Please restate the data below word for word, omitting all images.

----- PROVIDED INFORMATION

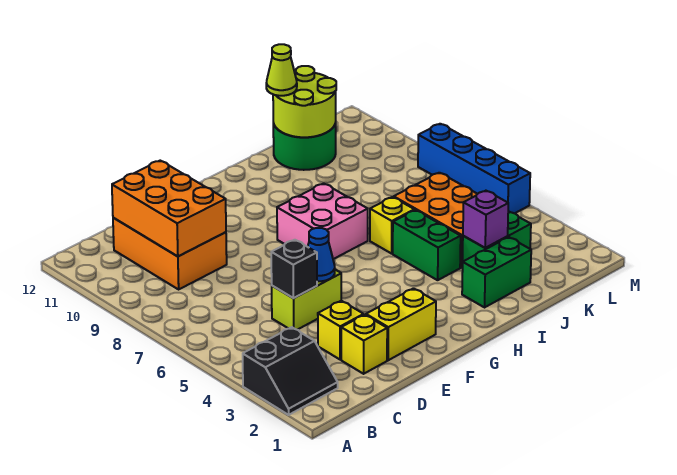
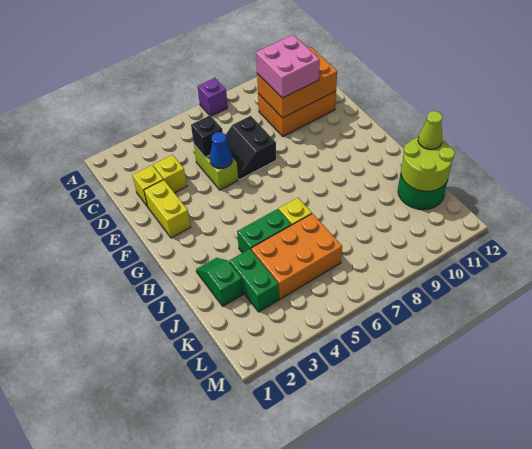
black slope A2:B3 level 1 top 3 -> black slope D6:E7 level 1 top 7
pink brick G7:H8 level 1 -> pink brick C9:D10 level 3
green brick I2:J2 level 1 -> green slope I2:J2 level 1 top J
purple brick J3 level 2 -> purple brick A7 level 1
blue brick M5:M8 level 1 -> none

----------

● REPLY:
black slope A2:B3 level 1 top 3 -> black slope D6:E7 level 1 top 7
pink brick G7:H8 level 1 -> pink brick C9:D10 level 3
green brick I2:J2 level 1 -> green slope I2:J2 level 1 top J
purple brick J3 level 2 -> purple brick A7 level 1
blue brick M5:M8 level 1 -> none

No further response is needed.